Instructions for the task: The answer must be an exact copy of the entries below, with no images in it.

Before and after comparisons
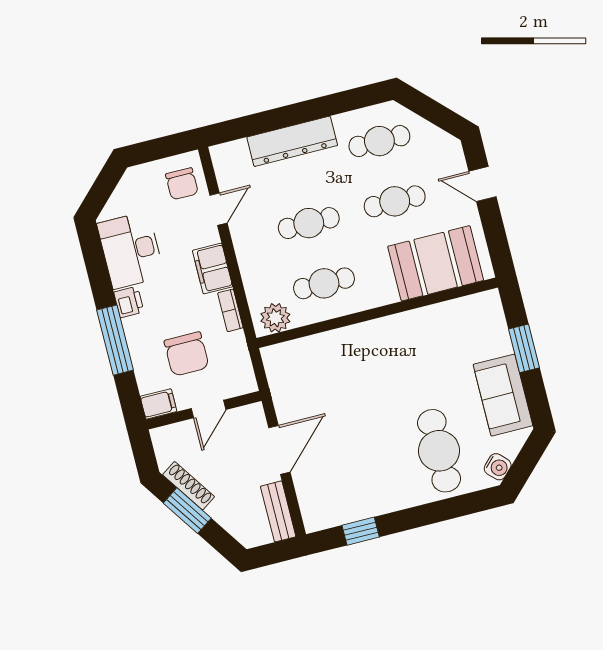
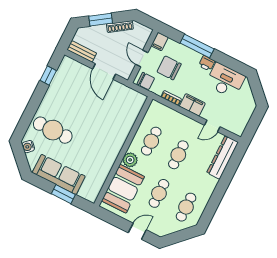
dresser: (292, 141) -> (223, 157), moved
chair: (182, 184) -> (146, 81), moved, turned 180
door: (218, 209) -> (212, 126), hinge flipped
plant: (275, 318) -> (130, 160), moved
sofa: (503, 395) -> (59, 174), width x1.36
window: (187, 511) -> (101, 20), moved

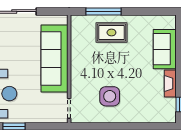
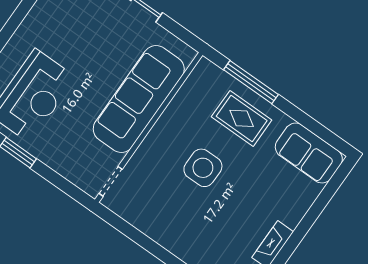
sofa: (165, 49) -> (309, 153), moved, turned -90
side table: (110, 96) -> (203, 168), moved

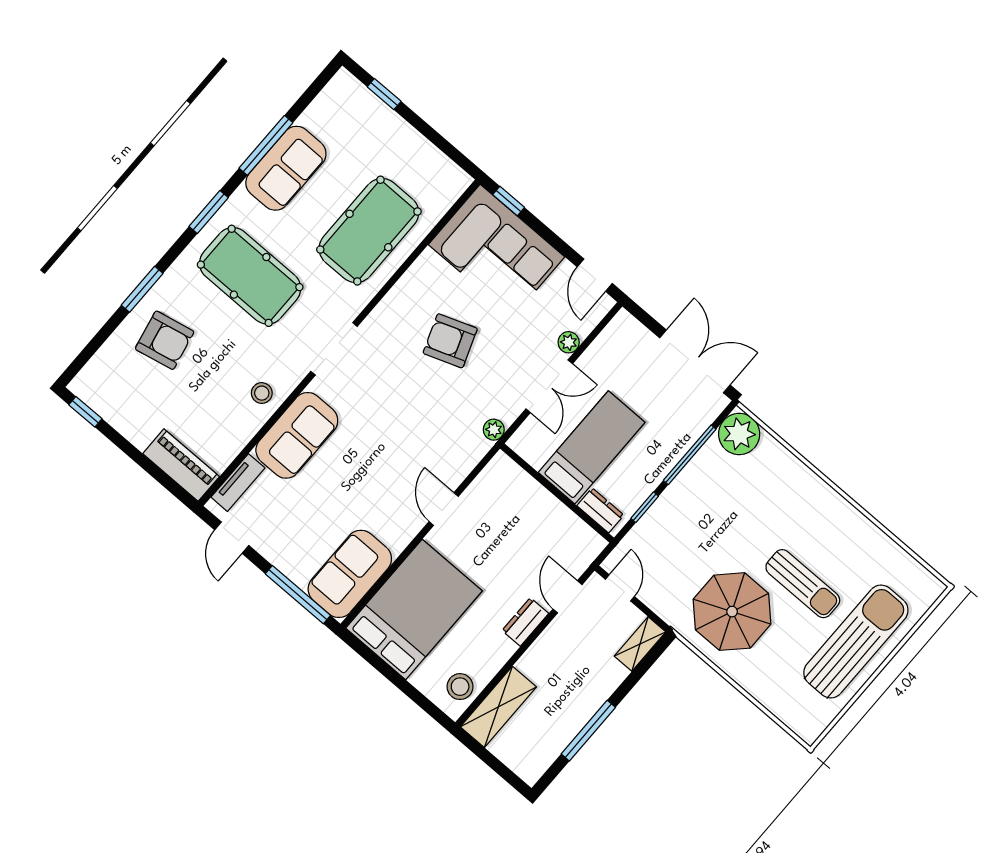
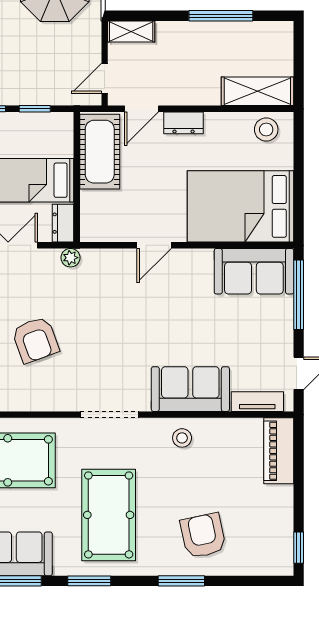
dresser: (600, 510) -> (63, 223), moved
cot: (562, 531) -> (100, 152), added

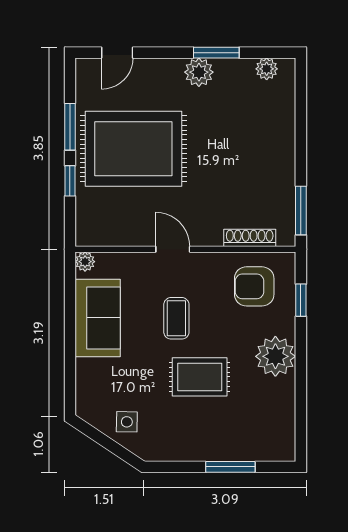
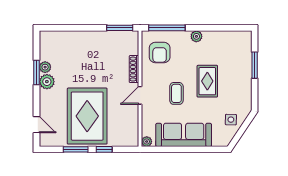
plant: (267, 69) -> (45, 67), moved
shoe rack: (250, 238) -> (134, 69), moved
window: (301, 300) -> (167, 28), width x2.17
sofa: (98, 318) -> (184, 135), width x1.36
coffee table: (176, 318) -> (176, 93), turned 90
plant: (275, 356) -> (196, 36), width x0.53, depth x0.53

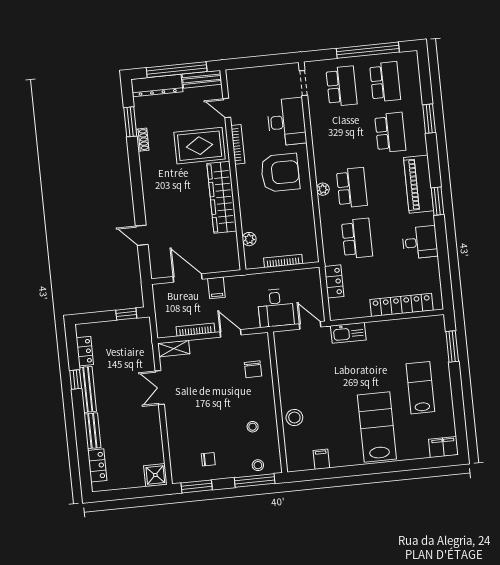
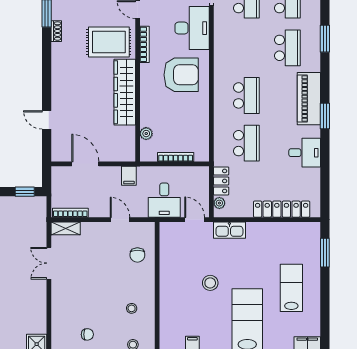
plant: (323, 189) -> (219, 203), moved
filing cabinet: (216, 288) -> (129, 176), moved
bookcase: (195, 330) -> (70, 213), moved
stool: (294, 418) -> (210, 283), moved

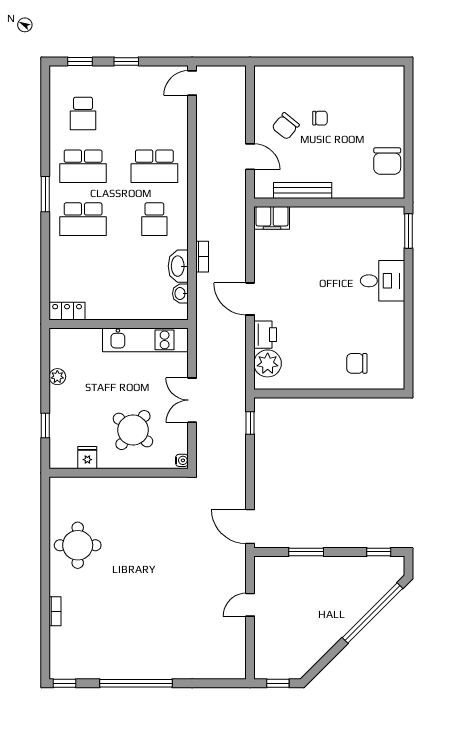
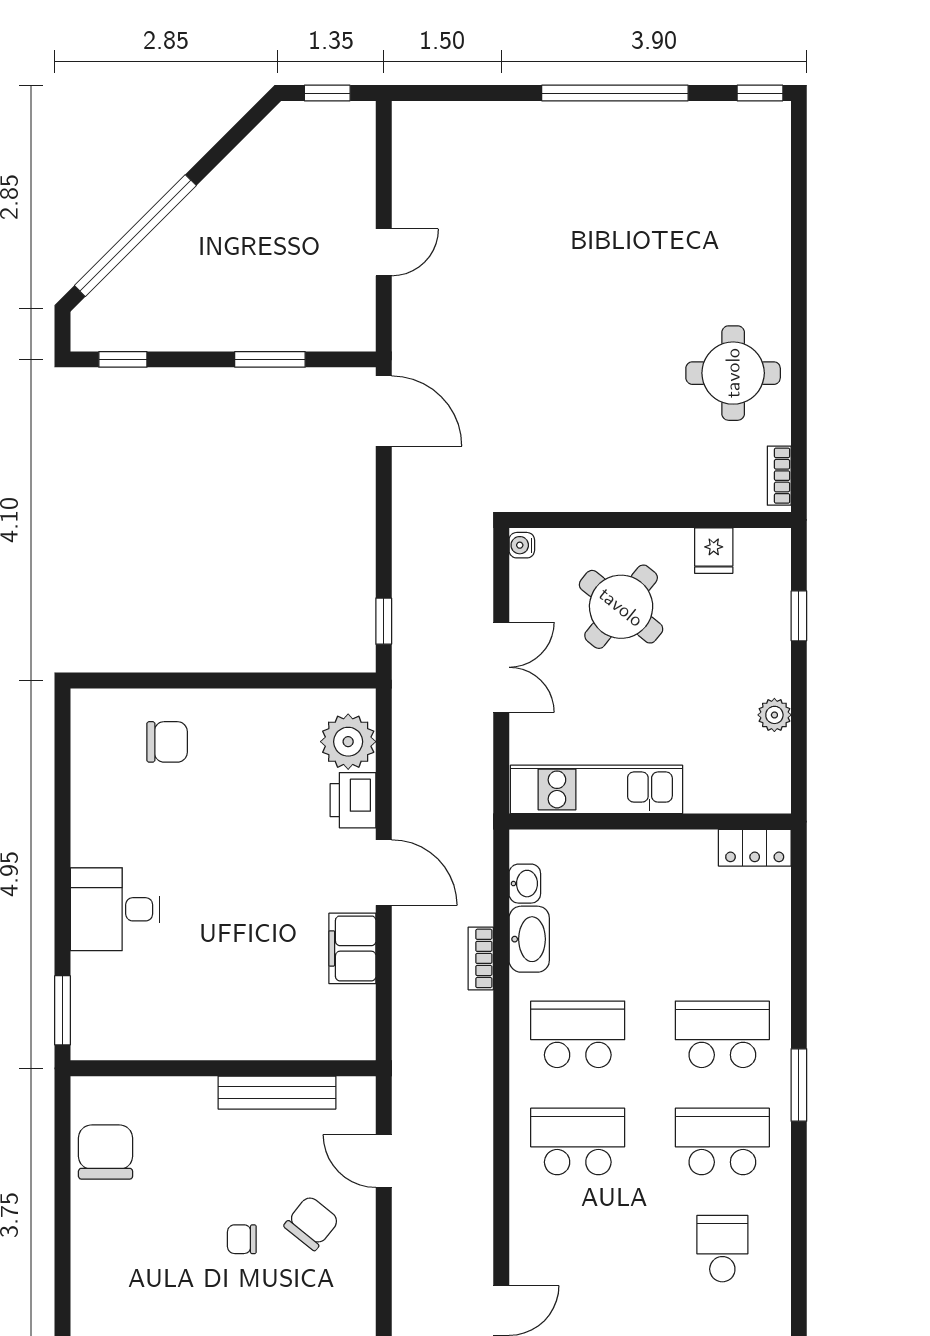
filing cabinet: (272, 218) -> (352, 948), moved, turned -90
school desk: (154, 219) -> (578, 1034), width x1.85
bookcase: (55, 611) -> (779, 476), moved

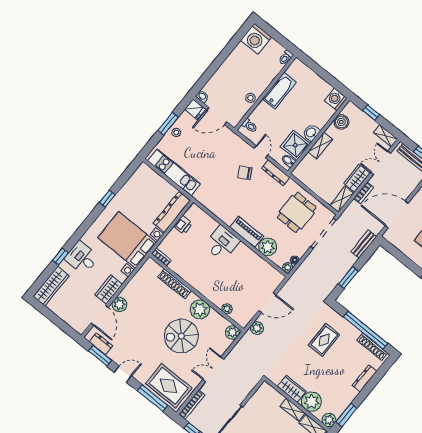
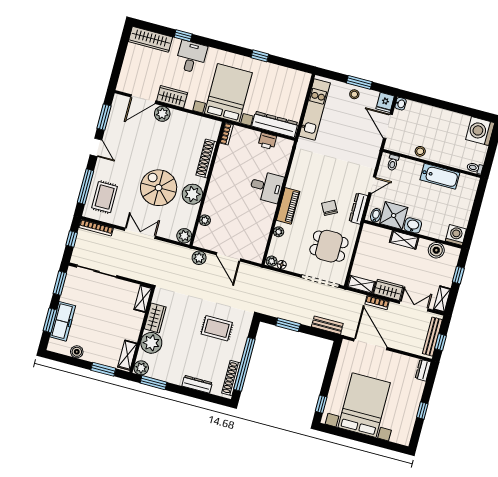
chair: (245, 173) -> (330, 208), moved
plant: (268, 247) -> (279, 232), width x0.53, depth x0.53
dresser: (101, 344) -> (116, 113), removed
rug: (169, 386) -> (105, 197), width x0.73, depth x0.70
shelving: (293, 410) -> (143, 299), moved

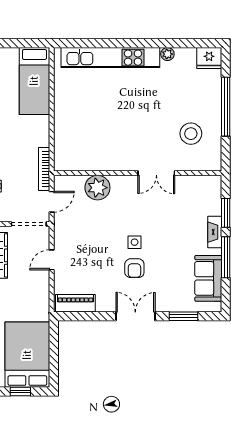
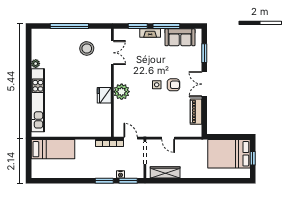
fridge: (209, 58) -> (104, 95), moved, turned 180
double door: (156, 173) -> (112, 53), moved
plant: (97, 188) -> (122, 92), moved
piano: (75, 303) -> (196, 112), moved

Solution:
dresser: (292, 141) -> (223, 157), moved
chair: (182, 184) -> (146, 81), moved, turned 180
door: (218, 209) -> (212, 126), hinge flipped
plant: (275, 318) -> (130, 160), moved
sofa: (503, 395) -> (59, 174), width x1.36
window: (187, 511) -> (101, 20), moved

sofa: (165, 49) -> (309, 153), moved, turned -90
side table: (110, 96) -> (203, 168), moved

dresser: (600, 510) -> (63, 223), moved
cot: (562, 531) -> (100, 152), added

plant: (267, 69) -> (45, 67), moved
shoe rack: (250, 238) -> (134, 69), moved
window: (301, 300) -> (167, 28), width x2.17
sofa: (98, 318) -> (184, 135), width x1.36
coffee table: (176, 318) -> (176, 93), turned 90
plant: (275, 356) -> (196, 36), width x0.53, depth x0.53

plant: (323, 189) -> (219, 203), moved
filing cabinet: (216, 288) -> (129, 176), moved
bookcase: (195, 330) -> (70, 213), moved
stool: (294, 418) -> (210, 283), moved

filing cabinet: (272, 218) -> (352, 948), moved, turned -90
school desk: (154, 219) -> (578, 1034), width x1.85
bookcase: (55, 611) -> (779, 476), moved

chair: (245, 173) -> (330, 208), moved
plant: (268, 247) -> (279, 232), width x0.53, depth x0.53
dresser: (101, 344) -> (116, 113), removed
rug: (169, 386) -> (105, 197), width x0.73, depth x0.70
shelving: (293, 410) -> (143, 299), moved

fridge: (209, 58) -> (104, 95), moved, turned 180
double door: (156, 173) -> (112, 53), moved
plant: (97, 188) -> (122, 92), moved
piano: (75, 303) -> (196, 112), moved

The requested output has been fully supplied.